→ THE PROBLEM
Please tally every line in the listing below where the word "orange" appears, then give the number and nothing more.

→ RECORDS TO PROCESS
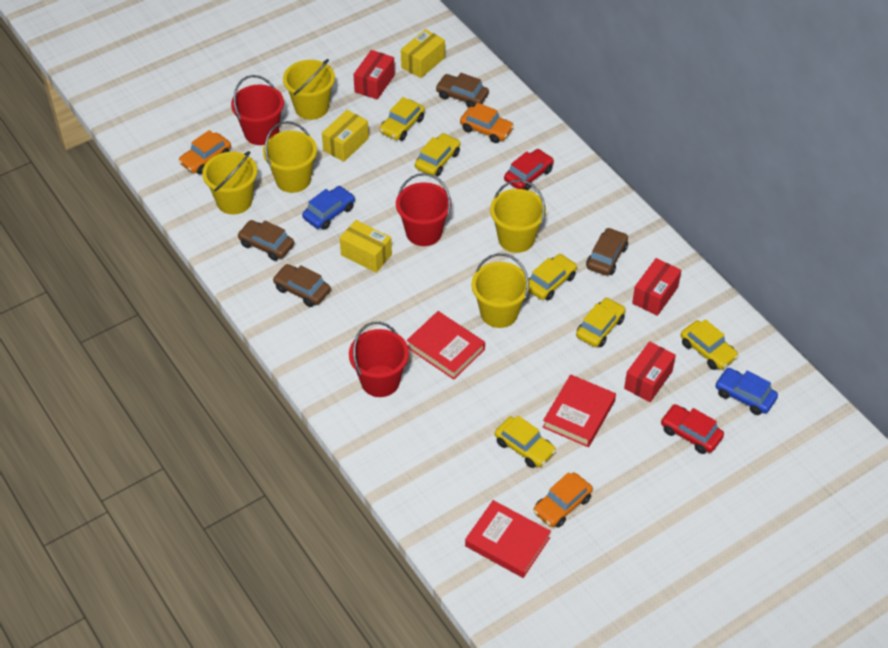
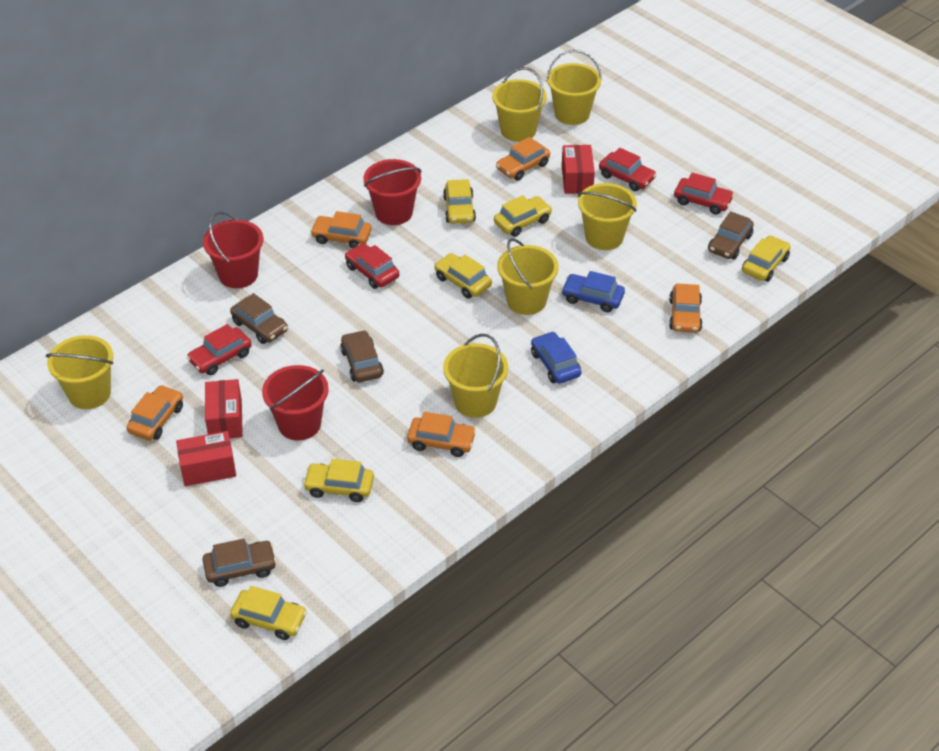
orange car: 3 -> 5
red book: 3 -> 0
red car: 2 -> 4
yellow box: 3 -> 0
yellow bucket: 5 -> 6

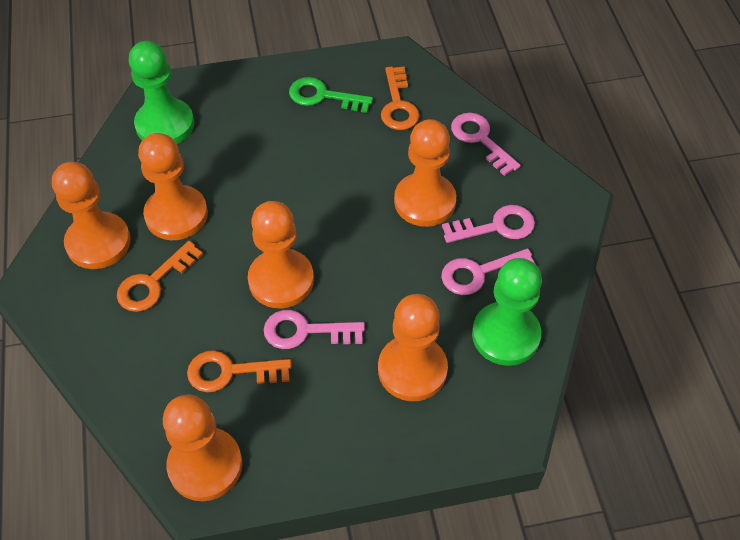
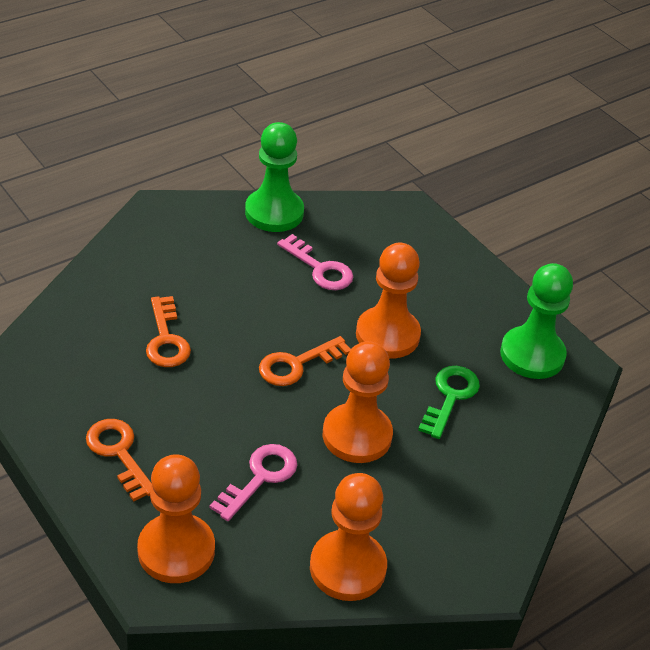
orange pawn: 6 -> 4
pink key: 4 -> 2

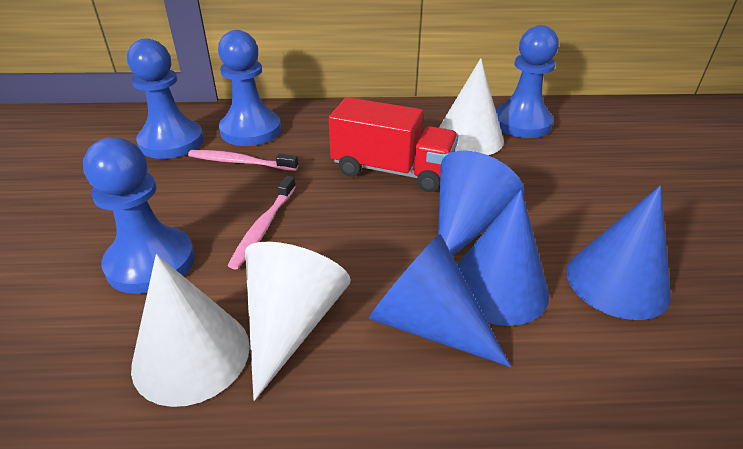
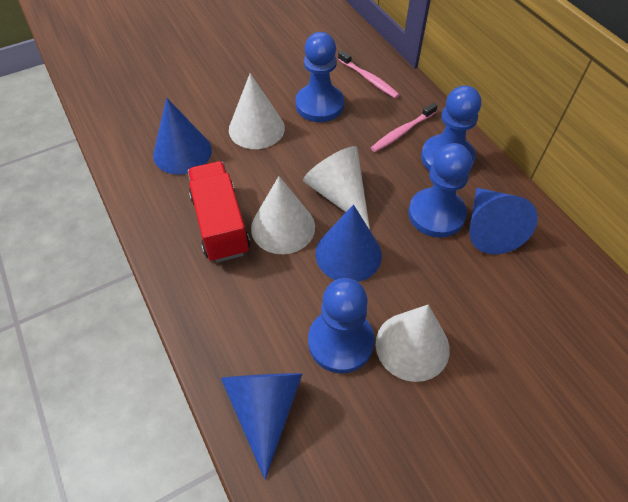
white cone: 3 -> 4

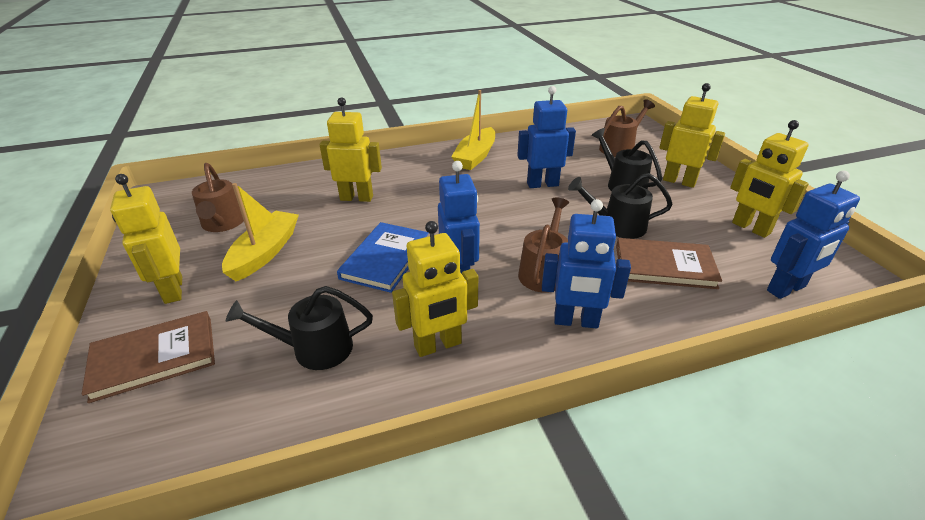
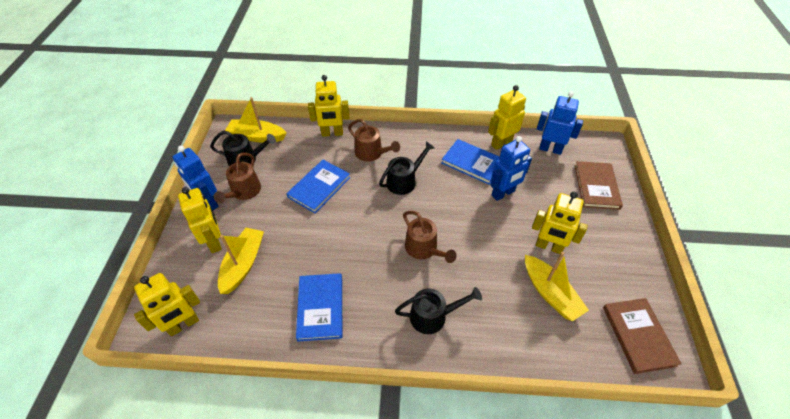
blue book: 1 -> 3
blue robot: 4 -> 3
yellow boat: 2 -> 3

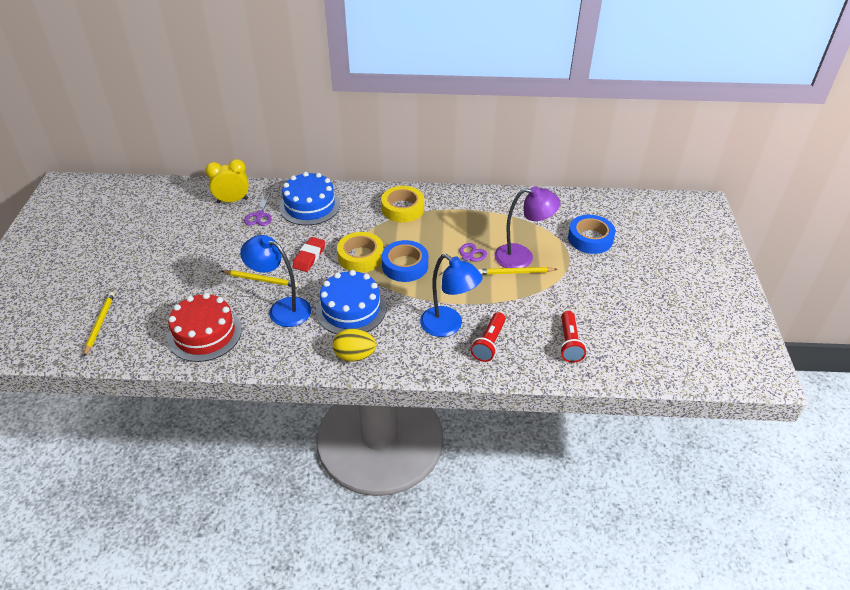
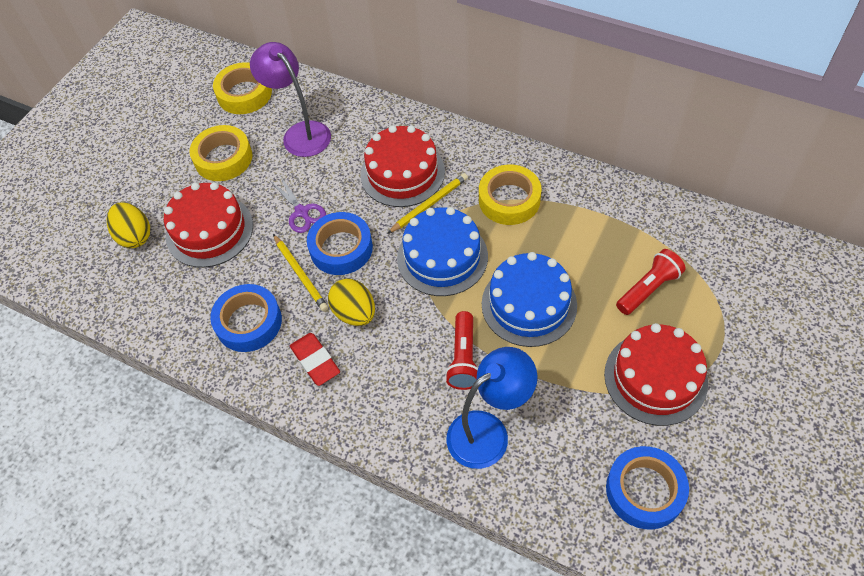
blue lamp: 2 -> 1
blue tape: 2 -> 3
purple scissors: 2 -> 1
red cake: 1 -> 3
yellow clock: 1 -> 0
yellow egg: 1 -> 2
yellow pencil: 3 -> 2
yellow tape: 2 -> 3

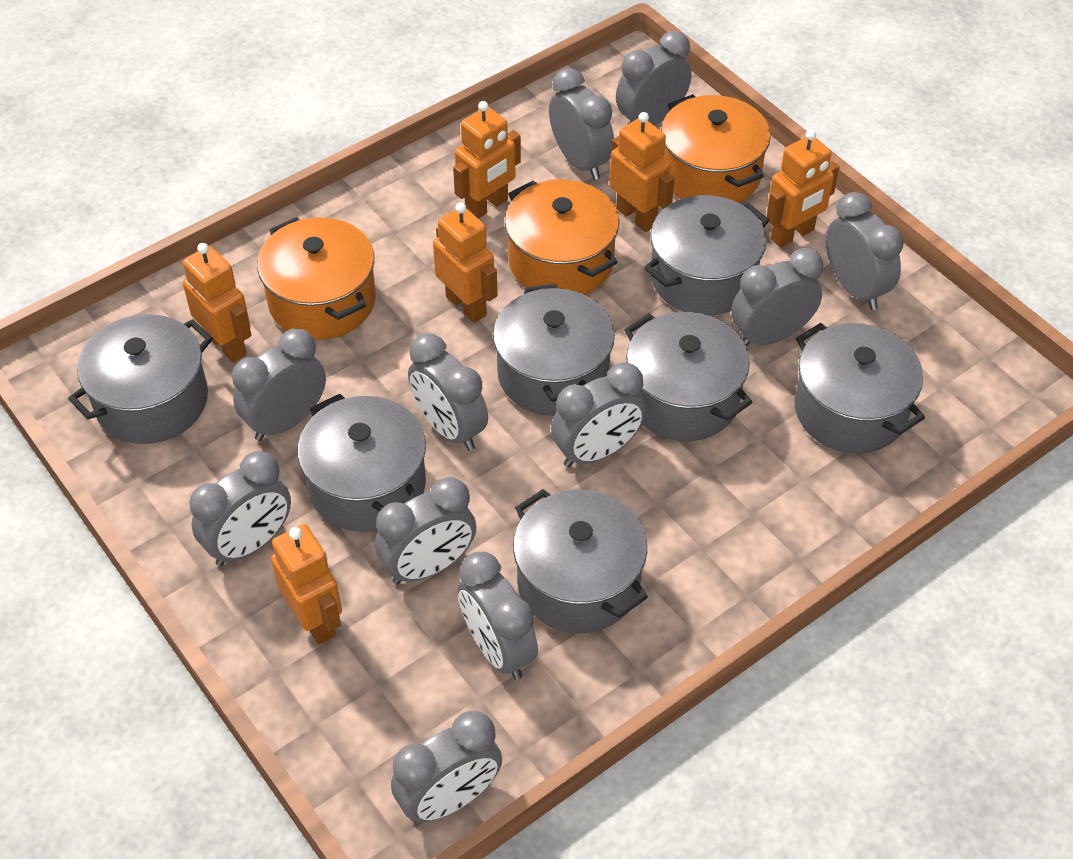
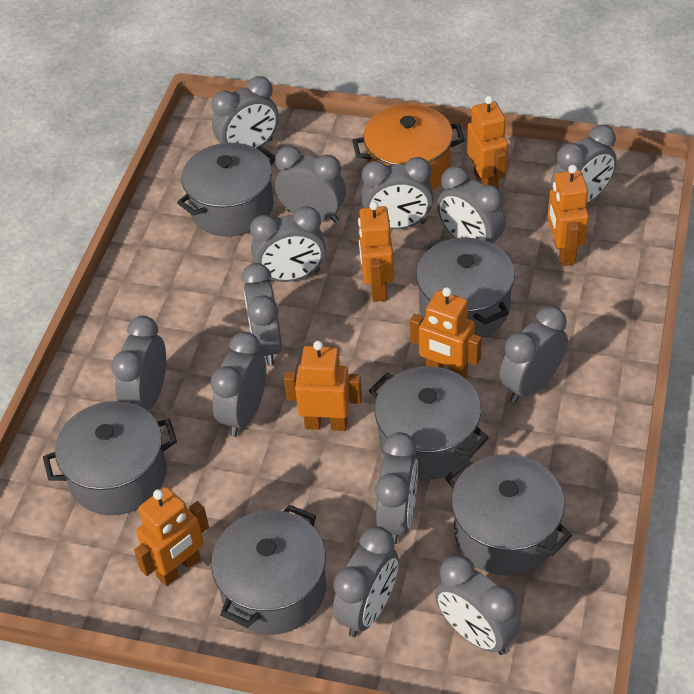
grey clock: 11 -> 13
grey pot: 7 -> 6
orange pot: 3 -> 1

→ ANSWER TO THIS EXERCISE
3